Task brief: Although the records include pictures, print only the rest, exactly as written.

--- Exercise inputs ---

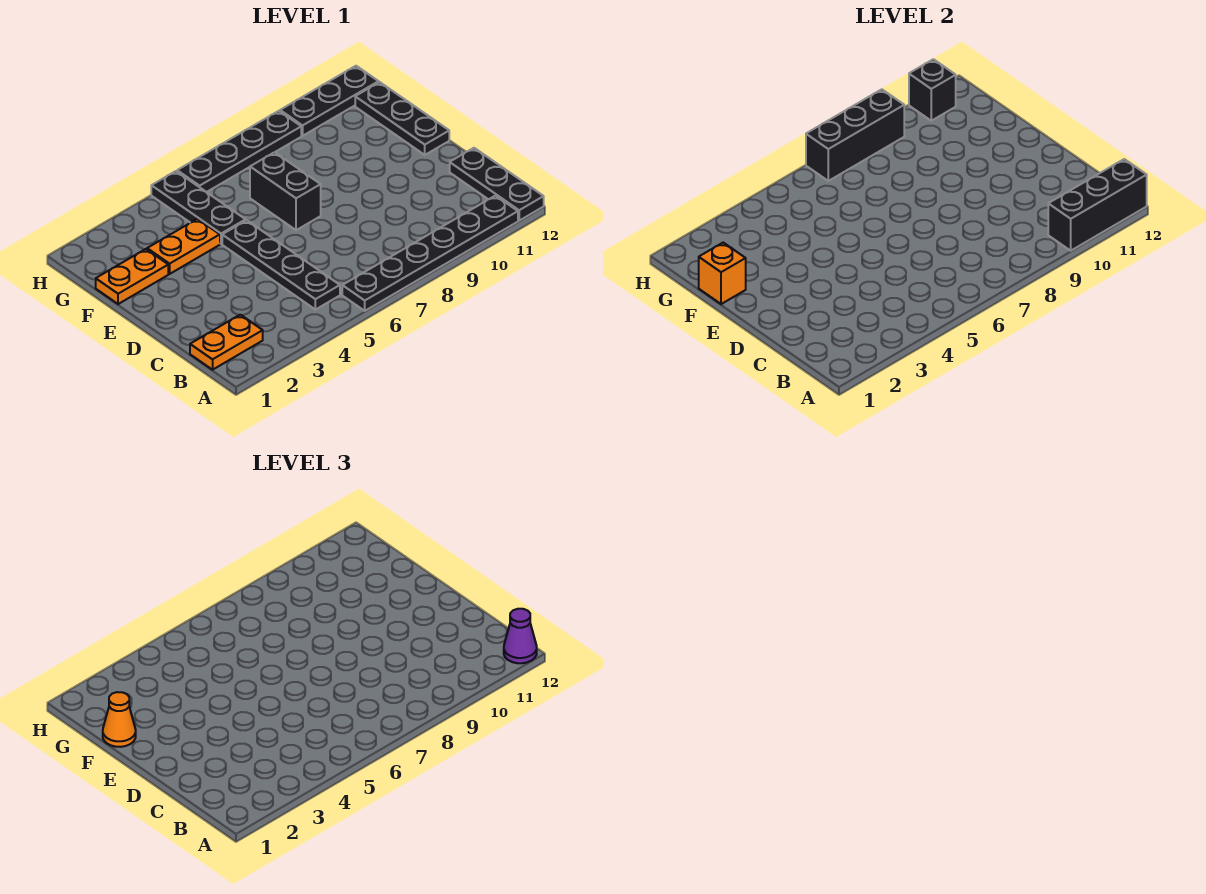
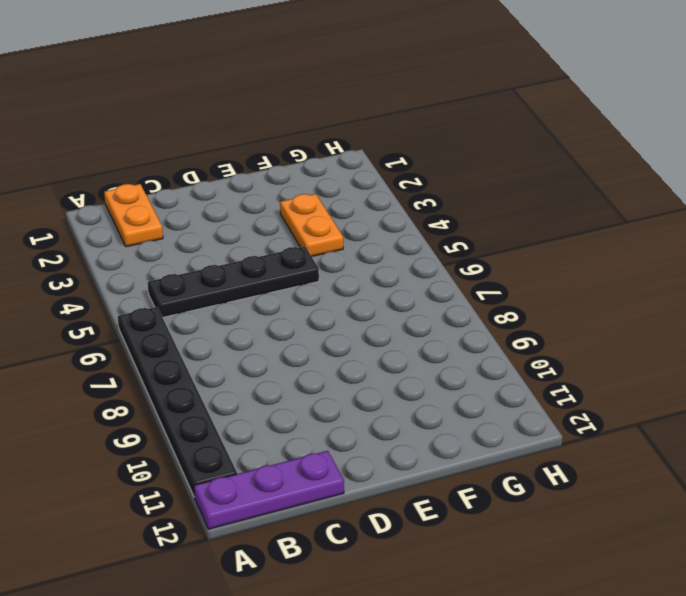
purple plate A12:C12 level 1 -> black plate A12:C12 level 1
none -> black brick E7:F7 level 1
none -> black plate E12:G12 level 1
none -> orange plate F1:F2 level 1

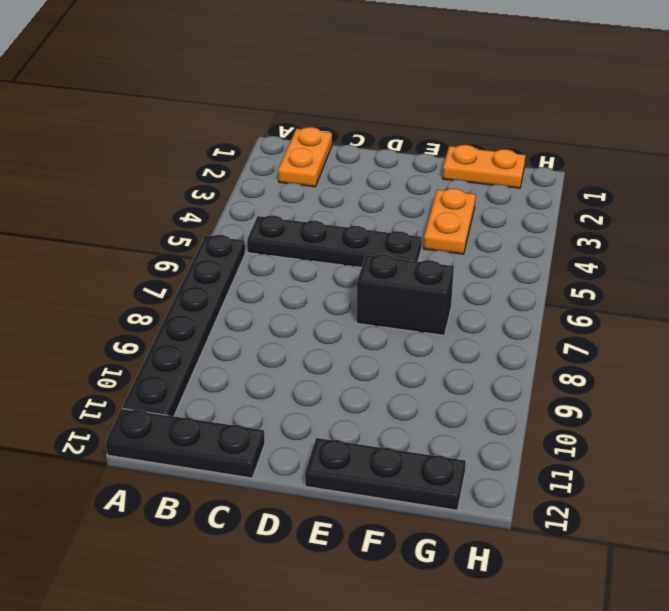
orange plate F1:G1 level 1 -> orange plate F1:F2 level 1
none -> black plate F5:H5 level 1
none -> black plate H6:H9 level 1
none -> black plate H10:H12 level 1

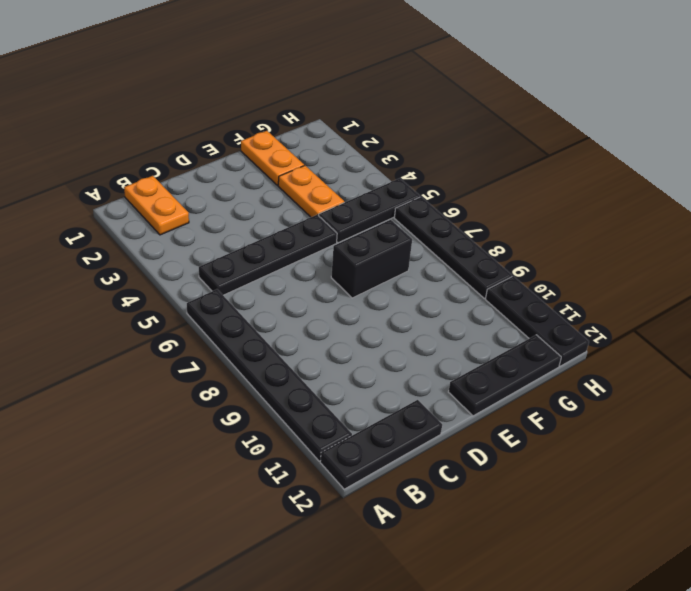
none -> black brick A10:A12 level 2
none -> orange brick F1 level 2
none -> black brick H7:H9 level 2

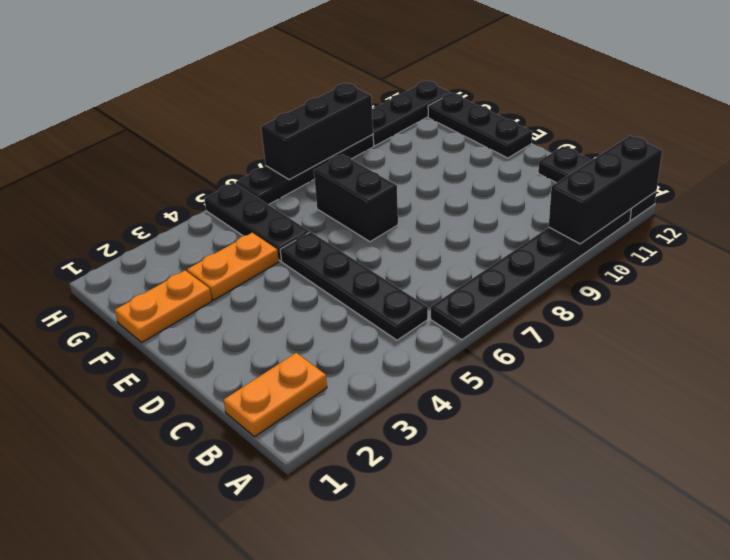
none -> orange brick F1 level 2
none -> black brick H11 level 2
none -> purple cone A12 level 3

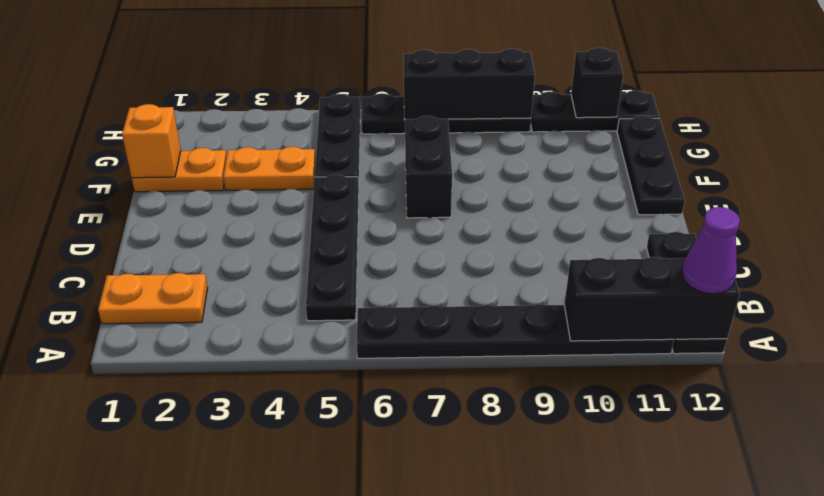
none -> orange cone F1 level 3

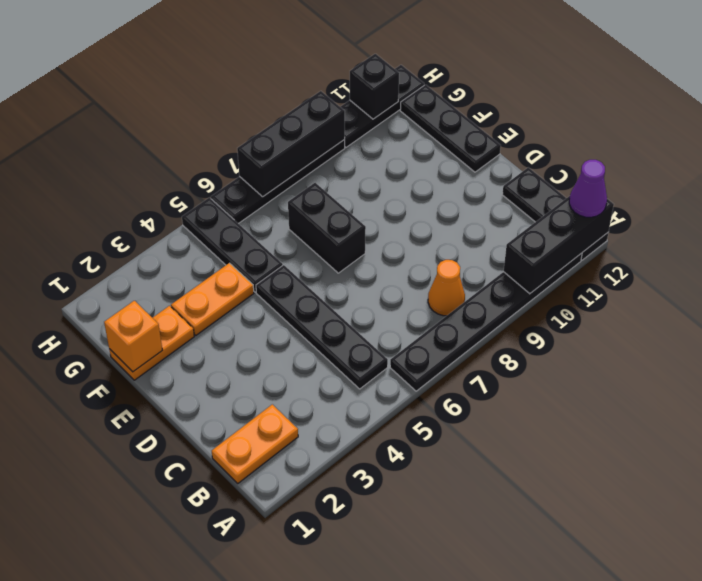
orange cone B8 level 1 -> orange cone F1 level 3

---

Output of the task:
purple plate A12:C12 level 1 -> black plate A12:C12 level 1
none -> black brick E7:F7 level 1
none -> black plate E12:G12 level 1
none -> orange plate F1:F2 level 1

orange plate F1:G1 level 1 -> orange plate F1:F2 level 1
none -> black plate F5:H5 level 1
none -> black plate H6:H9 level 1
none -> black plate H10:H12 level 1

none -> black brick A10:A12 level 2
none -> orange brick F1 level 2
none -> black brick H7:H9 level 2

none -> orange brick F1 level 2
none -> black brick H11 level 2
none -> purple cone A12 level 3

none -> orange cone F1 level 3

orange cone B8 level 1 -> orange cone F1 level 3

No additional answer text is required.